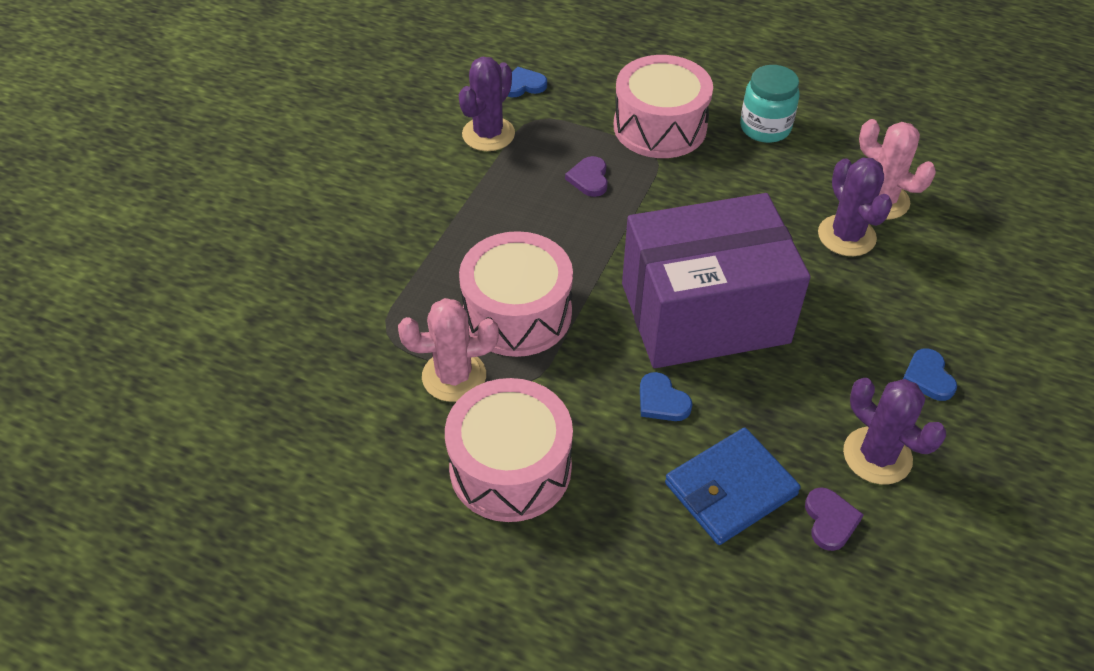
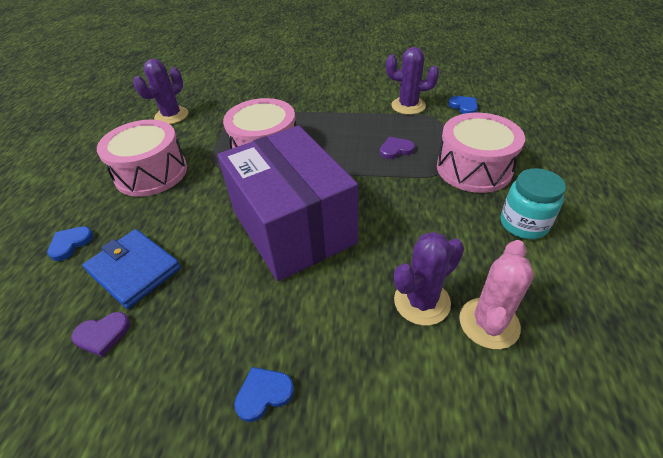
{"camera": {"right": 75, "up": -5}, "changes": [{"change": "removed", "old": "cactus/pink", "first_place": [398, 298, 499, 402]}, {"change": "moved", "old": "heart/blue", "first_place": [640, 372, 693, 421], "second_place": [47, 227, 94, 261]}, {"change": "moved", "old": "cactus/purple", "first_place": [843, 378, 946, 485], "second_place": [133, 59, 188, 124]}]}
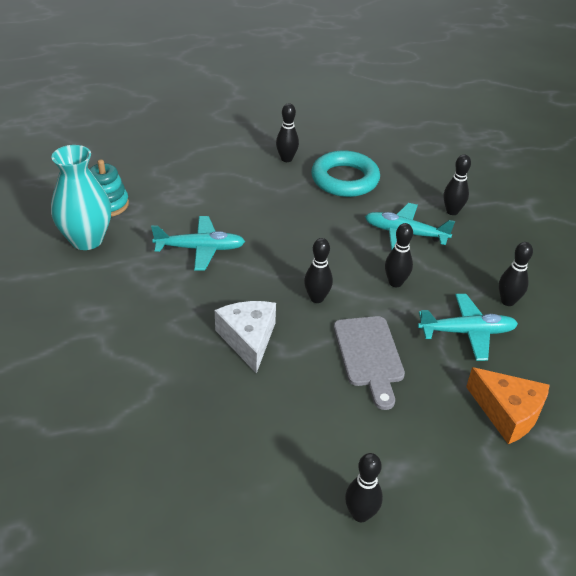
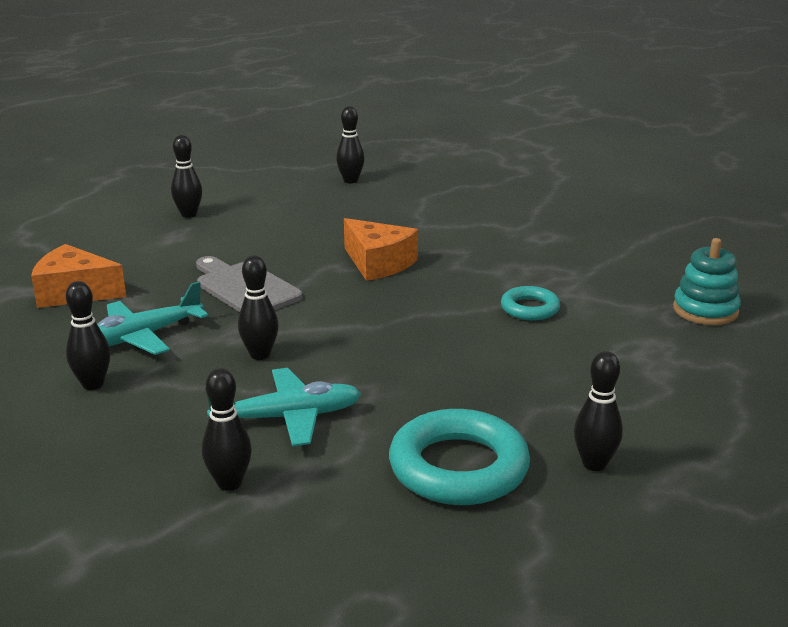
{"camera": {"right": 150, "up": -15}, "changes": [{"change": "removed", "old": "vase/turquoise", "first_place": [51, 145, 111, 250]}, {"change": "replaced", "old": "plane/turquoise", "new": "ring/turquoise", "first_place": [151, 216, 245, 270], "second_place": [501, 286, 560, 320]}, {"change": "recoloured", "old": "cheese/white", "new": "cheese/orange", "first_place": [215, 301, 276, 374], "second_place": [344, 218, 418, 281]}, {"change": "moved", "old": "bowling pin/black", "first_place": [304, 238, 333, 303], "second_place": [336, 106, 365, 183]}]}
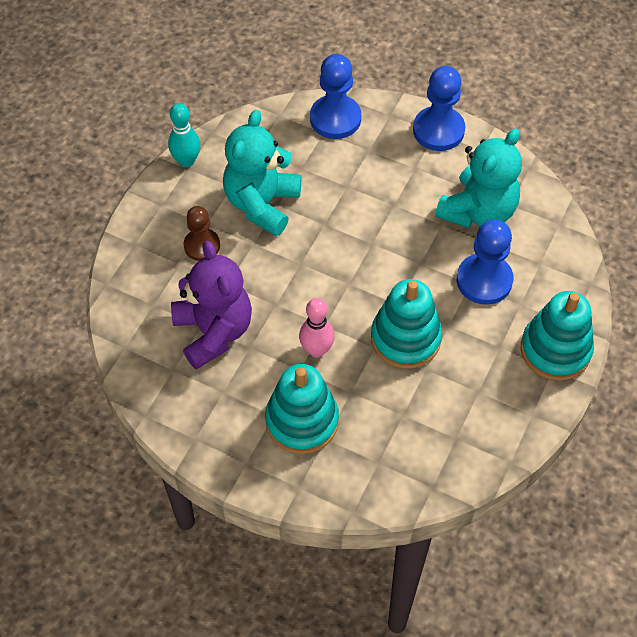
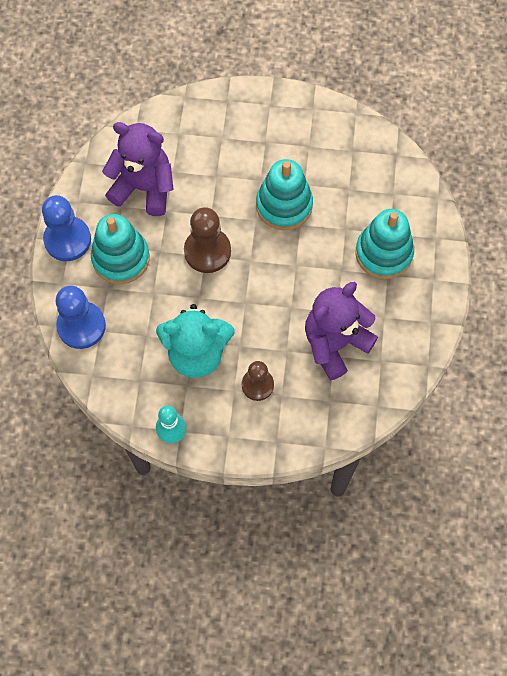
{"camera": {"right": -110, "up": 10}, "changes": [{"change": "removed", "old": "bowling pin/pink", "first_place": [299, 298, 335, 357]}, {"change": "recoloured", "old": "teddy bear/turquoise", "new": "teddy bear/purple", "first_place": [435, 128, 522, 228], "second_place": [102, 122, 173, 216]}, {"change": "removed", "old": "pawn/blue", "first_place": [457, 220, 513, 305]}, {"change": "moved", "old": "stacking toy/turquoise", "first_place": [521, 291, 594, 381], "second_place": [91, 214, 150, 284]}, {"change": "added", "new": "pawn/brown", "second_place": [184, 207, 231, 273]}]}
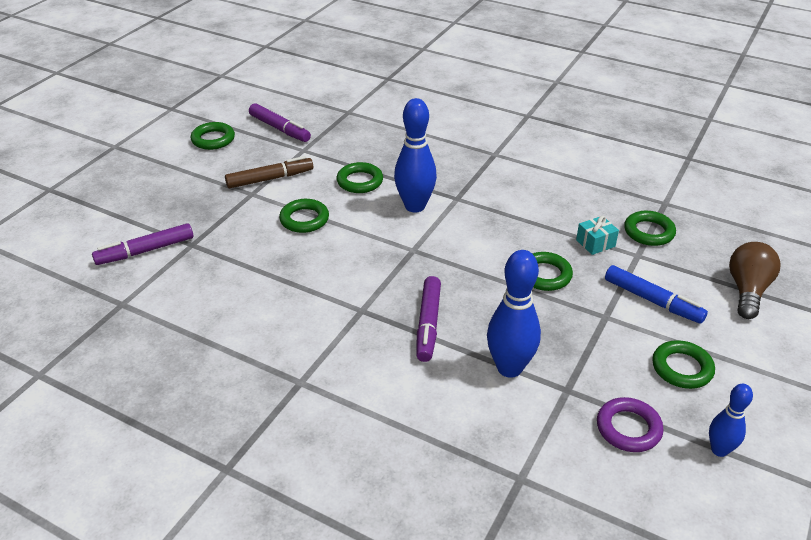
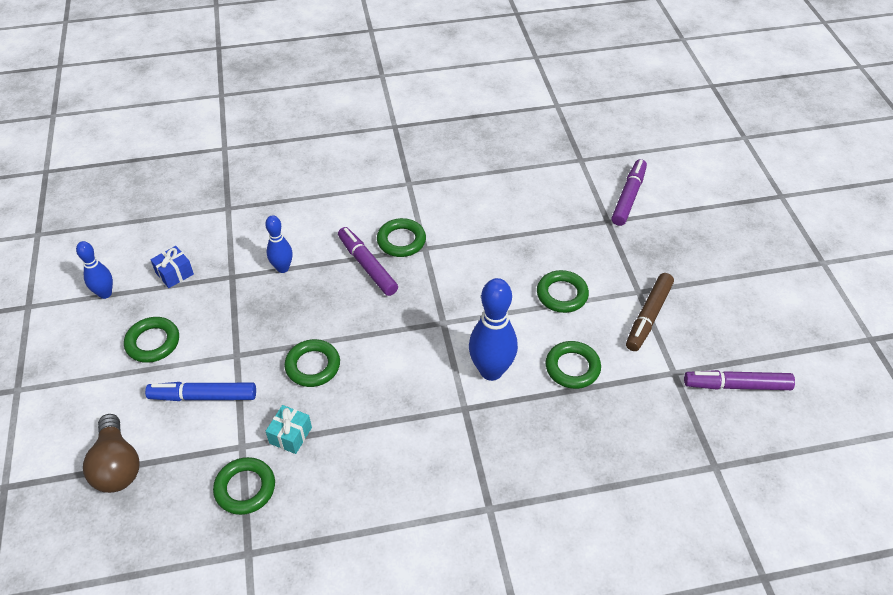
{"camera": {"right": 140, "up": 10}, "changes": [{"change": "moved", "old": "ring/green", "first_place": [191, 122, 235, 150], "second_place": [377, 218, 426, 257]}, {"change": "resized", "old": "bowling pin/blue", "first_place": [487, 250, 541, 378], "second_place": [265, 215, 293, 273], "factor": 0.58}, {"change": "replaced", "old": "ring/purple", "new": "gift/blue", "first_place": [597, 397, 663, 452], "second_place": [150, 246, 194, 288]}]}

_____

THE TASK:
Please reproduce the whole listing exactly; the pictures stay out.

TASK OUTPUT:
{"camera": {"right": 75, "up": -5}, "changes": [{"change": "removed", "old": "cactus/pink", "first_place": [398, 298, 499, 402]}, {"change": "moved", "old": "heart/blue", "first_place": [640, 372, 693, 421], "second_place": [47, 227, 94, 261]}, {"change": "moved", "old": "cactus/purple", "first_place": [843, 378, 946, 485], "second_place": [133, 59, 188, 124]}]}
{"camera": {"right": 150, "up": -15}, "changes": [{"change": "removed", "old": "vase/turquoise", "first_place": [51, 145, 111, 250]}, {"change": "replaced", "old": "plane/turquoise", "new": "ring/turquoise", "first_place": [151, 216, 245, 270], "second_place": [501, 286, 560, 320]}, {"change": "recoloured", "old": "cheese/white", "new": "cheese/orange", "first_place": [215, 301, 276, 374], "second_place": [344, 218, 418, 281]}, {"change": "moved", "old": "bowling pin/black", "first_place": [304, 238, 333, 303], "second_place": [336, 106, 365, 183]}]}
{"camera": {"right": -110, "up": 10}, "changes": [{"change": "removed", "old": "bowling pin/pink", "first_place": [299, 298, 335, 357]}, {"change": "recoloured", "old": "teddy bear/turquoise", "new": "teddy bear/purple", "first_place": [435, 128, 522, 228], "second_place": [102, 122, 173, 216]}, {"change": "removed", "old": "pawn/blue", "first_place": [457, 220, 513, 305]}, {"change": "moved", "old": "stacking toy/turquoise", "first_place": [521, 291, 594, 381], "second_place": [91, 214, 150, 284]}, {"change": "added", "new": "pawn/brown", "second_place": [184, 207, 231, 273]}]}
{"camera": {"right": 140, "up": 10}, "changes": [{"change": "moved", "old": "ring/green", "first_place": [191, 122, 235, 150], "second_place": [377, 218, 426, 257]}, {"change": "resized", "old": "bowling pin/blue", "first_place": [487, 250, 541, 378], "second_place": [265, 215, 293, 273], "factor": 0.58}, {"change": "replaced", "old": "ring/purple", "new": "gift/blue", "first_place": [597, 397, 663, 452], "second_place": [150, 246, 194, 288]}]}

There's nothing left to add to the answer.